▸ PROBLEM STATEMENT: Write all of the entries out again exactly, but not the images.

▸ INPUT:
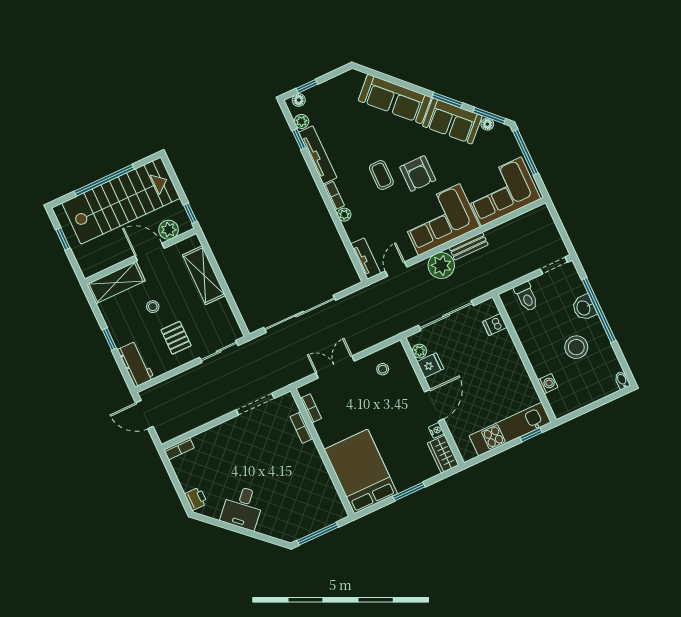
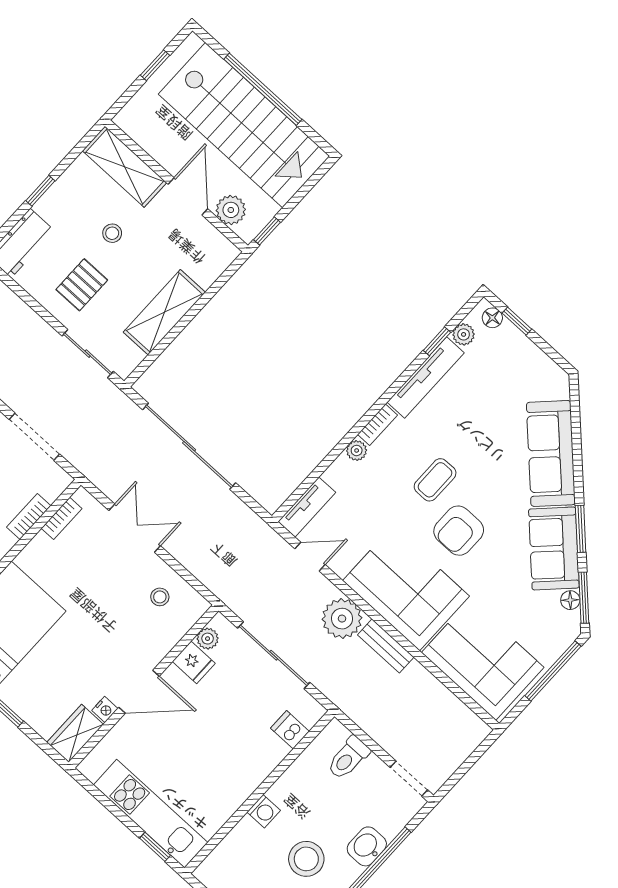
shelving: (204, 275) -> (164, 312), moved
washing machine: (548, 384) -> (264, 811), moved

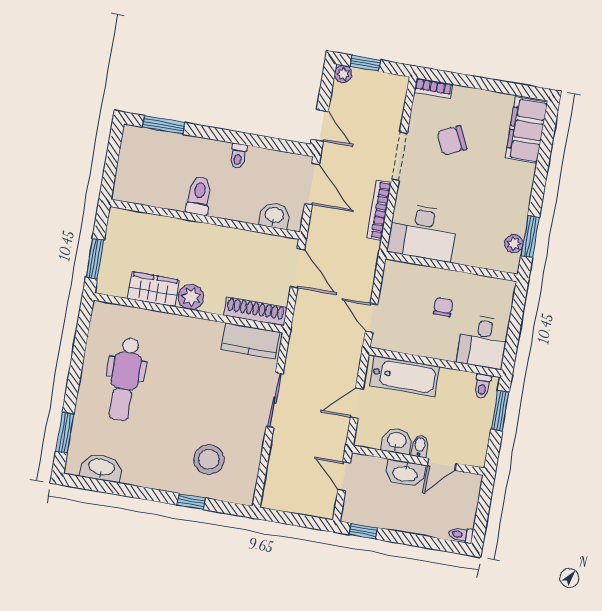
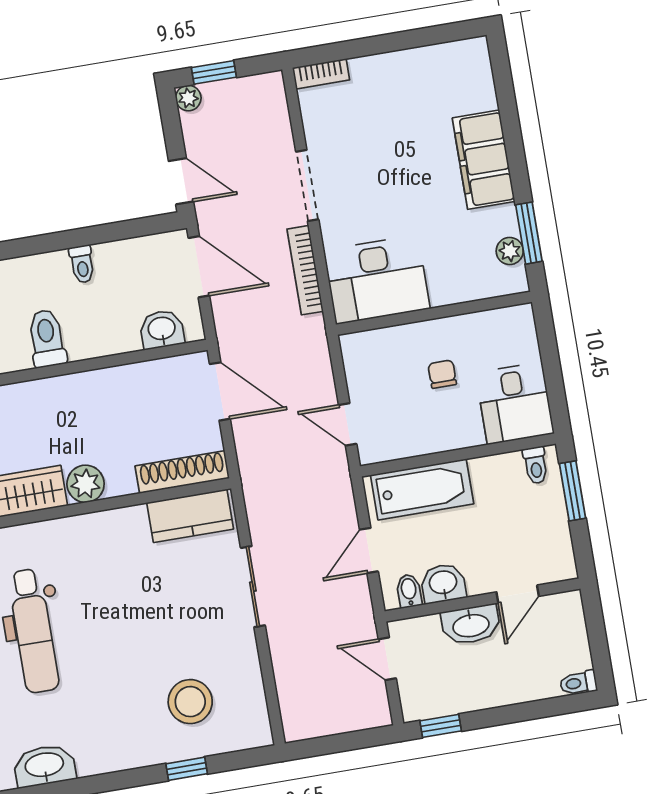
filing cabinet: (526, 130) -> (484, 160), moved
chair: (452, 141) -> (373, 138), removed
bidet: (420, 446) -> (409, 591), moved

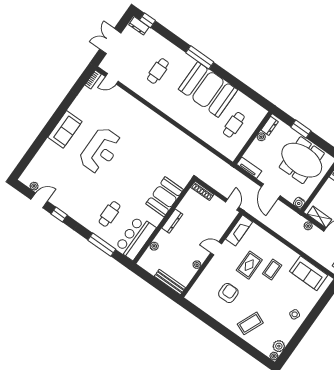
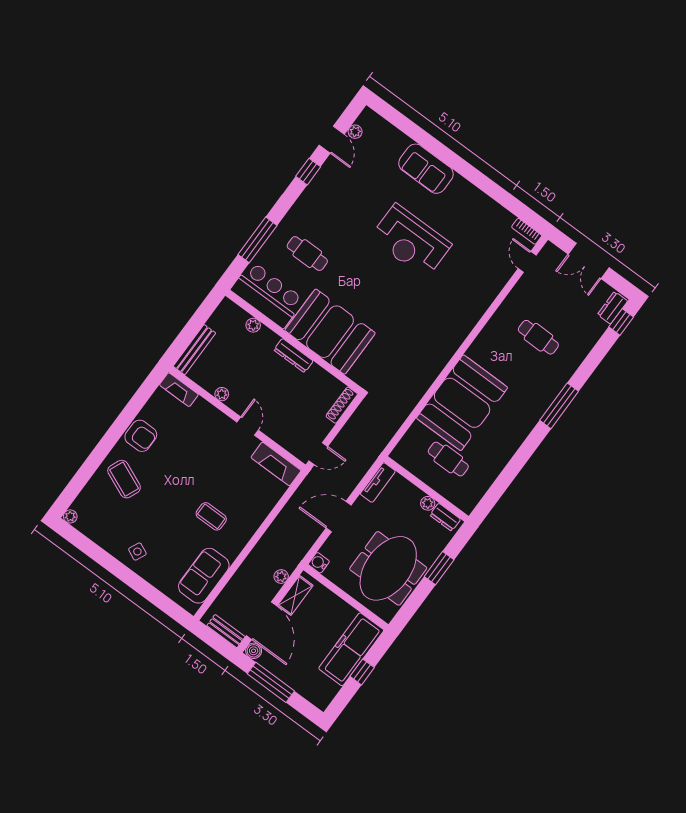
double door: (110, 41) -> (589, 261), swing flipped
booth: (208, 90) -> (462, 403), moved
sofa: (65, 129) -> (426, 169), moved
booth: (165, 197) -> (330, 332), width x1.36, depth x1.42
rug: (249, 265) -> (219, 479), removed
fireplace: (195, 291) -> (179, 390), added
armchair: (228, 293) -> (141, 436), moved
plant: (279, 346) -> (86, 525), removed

▸ EXERCISE RESULT:
shelving: (204, 275) -> (164, 312), moved
washing machine: (548, 384) -> (264, 811), moved

filing cabinet: (526, 130) -> (484, 160), moved
chair: (452, 141) -> (373, 138), removed
bidet: (420, 446) -> (409, 591), moved

double door: (110, 41) -> (589, 261), swing flipped
booth: (208, 90) -> (462, 403), moved
sofa: (65, 129) -> (426, 169), moved
booth: (165, 197) -> (330, 332), width x1.36, depth x1.42
rug: (249, 265) -> (219, 479), removed
fireplace: (195, 291) -> (179, 390), added
armchair: (228, 293) -> (141, 436), moved
plant: (279, 346) -> (86, 525), removed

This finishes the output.